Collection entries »
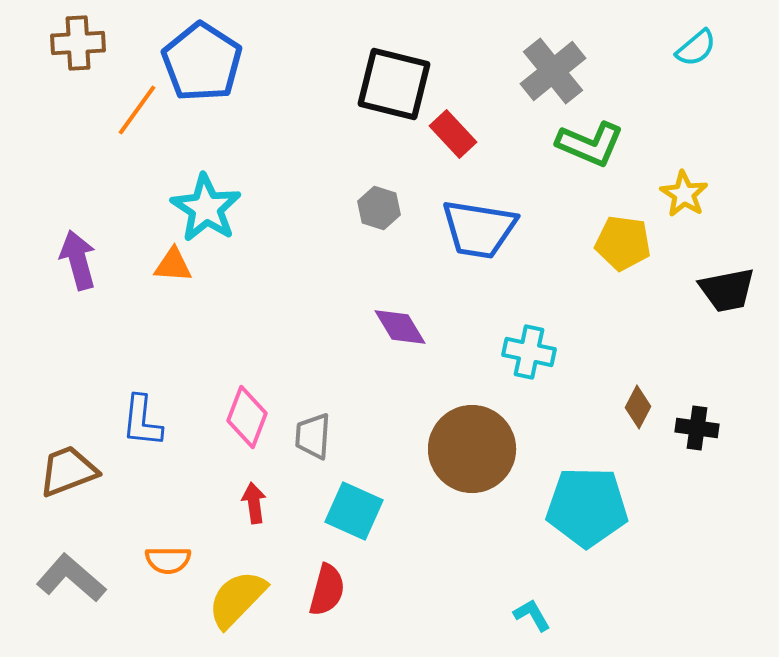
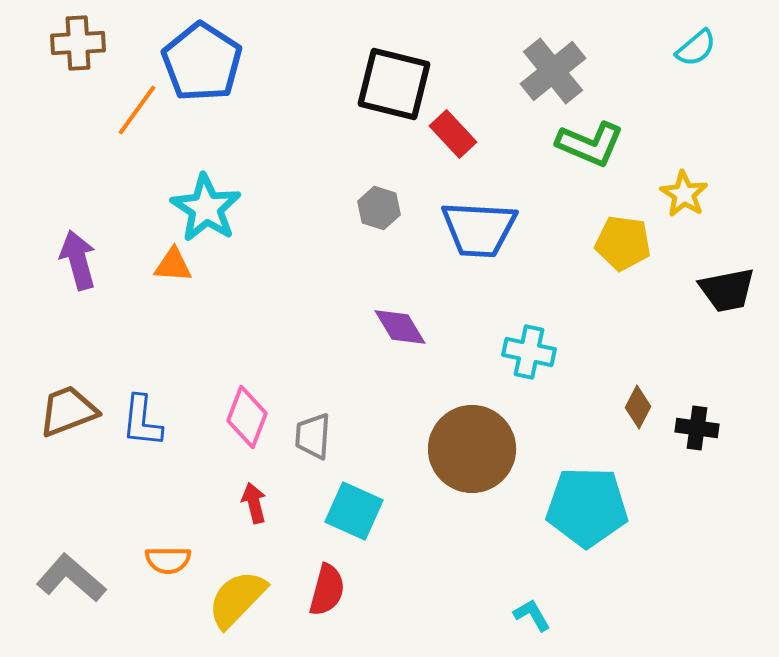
blue trapezoid: rotated 6 degrees counterclockwise
brown trapezoid: moved 60 px up
red arrow: rotated 6 degrees counterclockwise
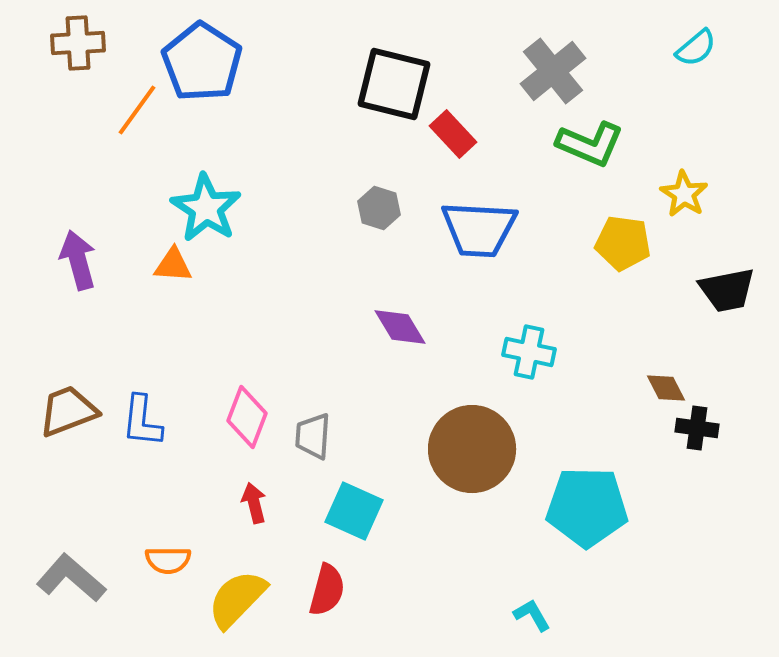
brown diamond: moved 28 px right, 19 px up; rotated 54 degrees counterclockwise
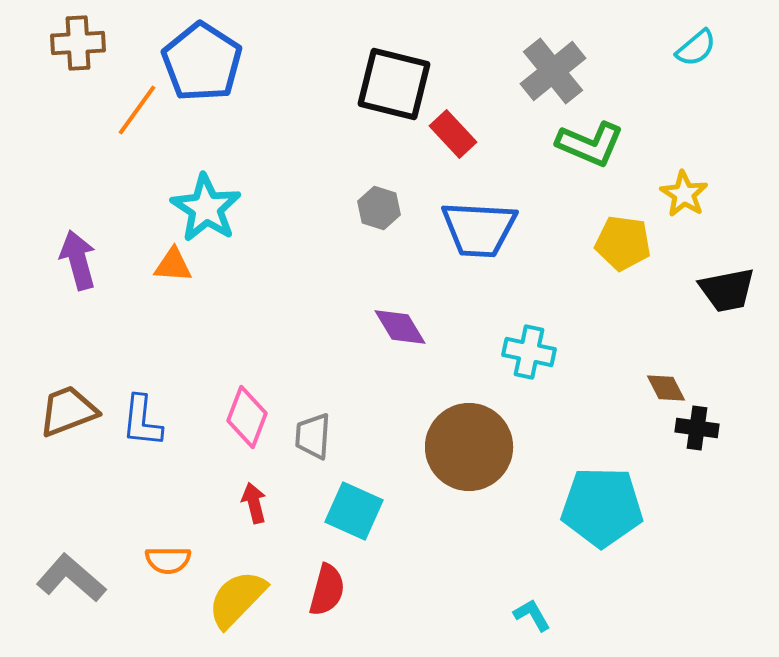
brown circle: moved 3 px left, 2 px up
cyan pentagon: moved 15 px right
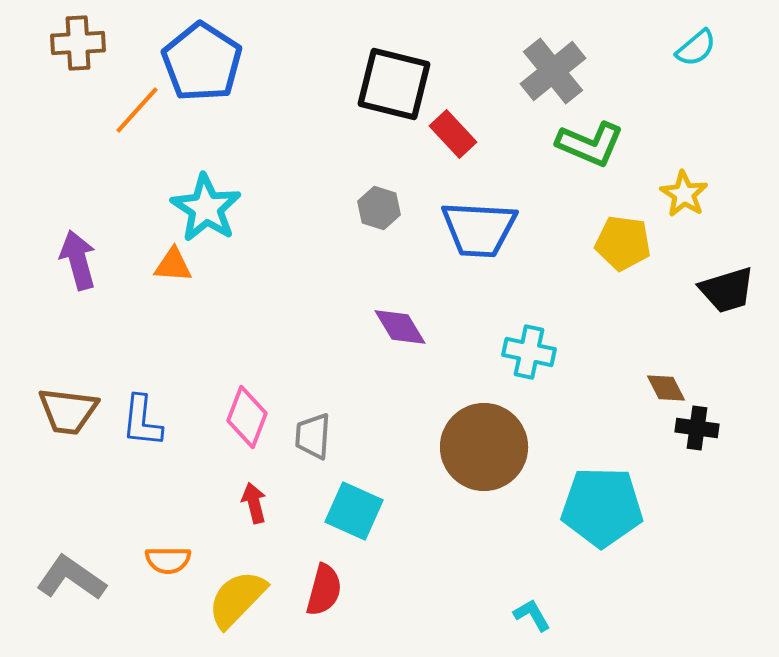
orange line: rotated 6 degrees clockwise
black trapezoid: rotated 6 degrees counterclockwise
brown trapezoid: rotated 152 degrees counterclockwise
brown circle: moved 15 px right
gray L-shape: rotated 6 degrees counterclockwise
red semicircle: moved 3 px left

SET TASK » Please list every line in the listing that contains the word "counterclockwise", matching case exactly.

SOLUTION TO THIS EXERCISE »
blue trapezoid: rotated 6 degrees counterclockwise
red arrow: rotated 6 degrees counterclockwise
brown diamond: moved 28 px right, 19 px up; rotated 54 degrees counterclockwise
black trapezoid: rotated 6 degrees counterclockwise
brown trapezoid: rotated 152 degrees counterclockwise
gray L-shape: rotated 6 degrees counterclockwise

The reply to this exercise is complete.